[[ Record excerpts, beginning ]]
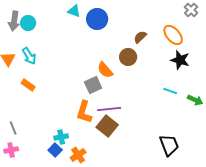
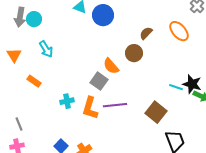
cyan arrow: (29, 56) -> (46, 49), moved
black star: (180, 60) -> (192, 84), moved
gray square: (93, 85) -> (99, 81), turned -30
brown square: (107, 126) -> (156, 112), moved
cyan cross: (61, 137) -> (67, 101), moved

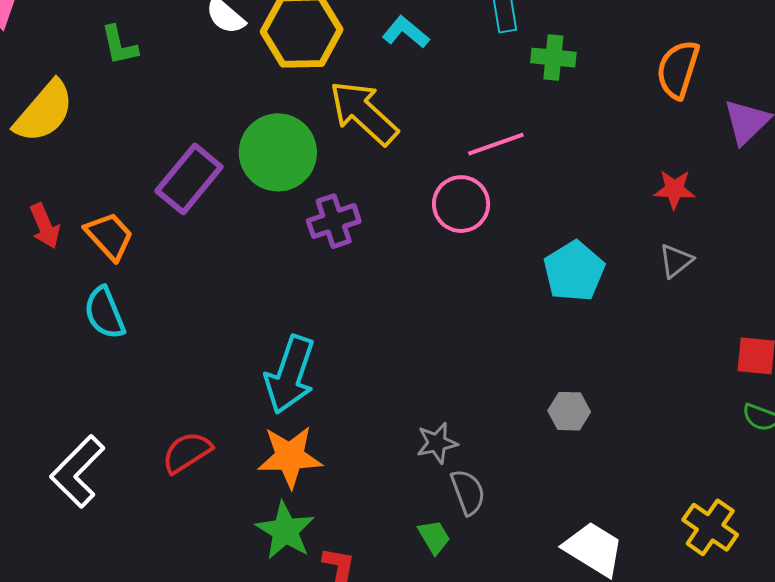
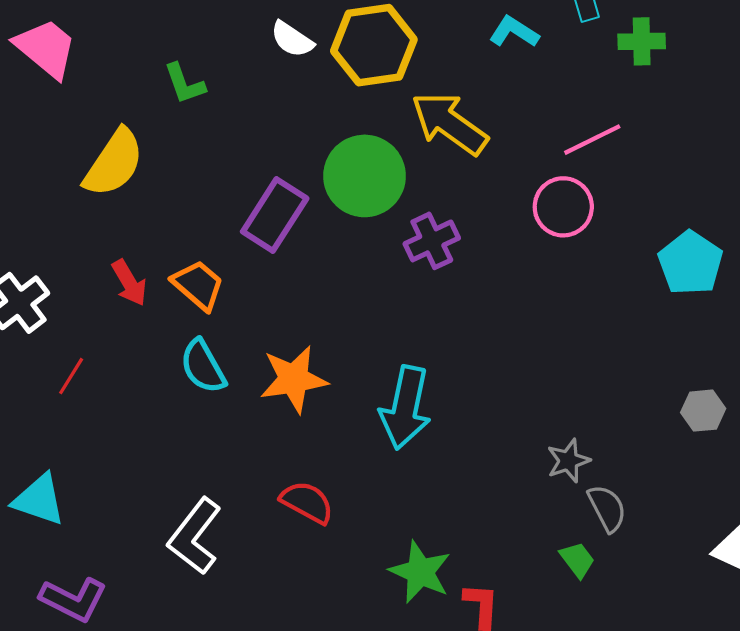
cyan L-shape: (406, 32) -> (514, 32), moved
red semicircle: (187, 452) -> (307, 502), turned 68
orange star: (290, 457) -> (294, 379), moved

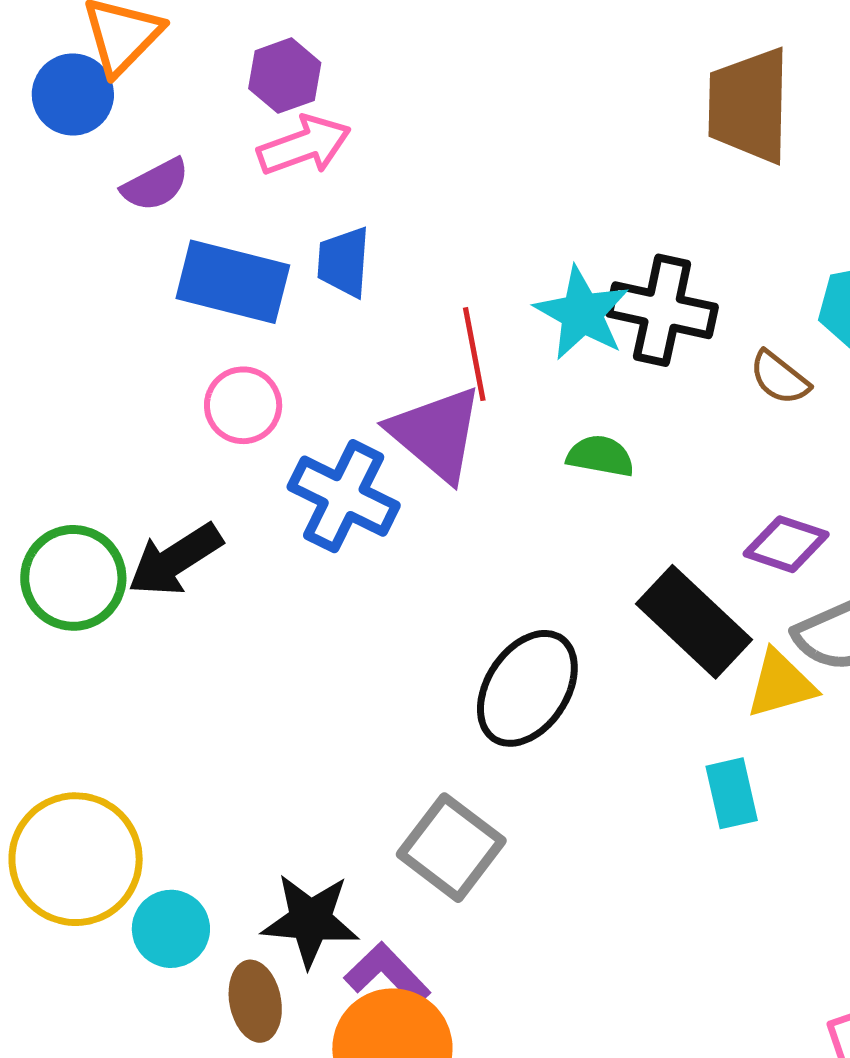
[[ Record excerpts, end ]]
● Your task
If a line in the material above contains the word "star", copy it.

● Result
black star: (180, 60) -> (192, 84), moved
orange star: (290, 457) -> (294, 379), moved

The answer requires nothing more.